What to work on:
The word "screwdriver" marks the lines you need; copy each of them from the data.

START Data to examine

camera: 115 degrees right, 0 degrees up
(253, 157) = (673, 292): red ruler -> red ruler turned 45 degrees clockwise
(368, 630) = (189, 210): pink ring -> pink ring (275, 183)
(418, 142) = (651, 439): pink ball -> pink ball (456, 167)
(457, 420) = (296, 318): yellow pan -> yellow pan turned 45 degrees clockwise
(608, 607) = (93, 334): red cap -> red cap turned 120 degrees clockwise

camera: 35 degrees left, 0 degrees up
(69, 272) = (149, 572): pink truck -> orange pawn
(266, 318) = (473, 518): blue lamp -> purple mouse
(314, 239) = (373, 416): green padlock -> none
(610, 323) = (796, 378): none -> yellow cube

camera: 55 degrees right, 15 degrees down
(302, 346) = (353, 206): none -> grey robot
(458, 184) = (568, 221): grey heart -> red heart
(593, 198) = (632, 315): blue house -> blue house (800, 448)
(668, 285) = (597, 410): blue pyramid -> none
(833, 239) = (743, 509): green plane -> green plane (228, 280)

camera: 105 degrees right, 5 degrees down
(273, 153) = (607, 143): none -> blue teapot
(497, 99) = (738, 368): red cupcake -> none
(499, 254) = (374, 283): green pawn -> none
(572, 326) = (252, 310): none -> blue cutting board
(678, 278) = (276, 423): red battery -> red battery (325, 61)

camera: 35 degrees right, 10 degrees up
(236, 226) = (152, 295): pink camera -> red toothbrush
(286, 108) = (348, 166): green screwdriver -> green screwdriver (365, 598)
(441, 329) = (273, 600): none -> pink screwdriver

END Data to examine

Answer:
(286, 108) = (348, 166): green screwdriver -> green screwdriver (365, 598)
(441, 329) = (273, 600): none -> pink screwdriver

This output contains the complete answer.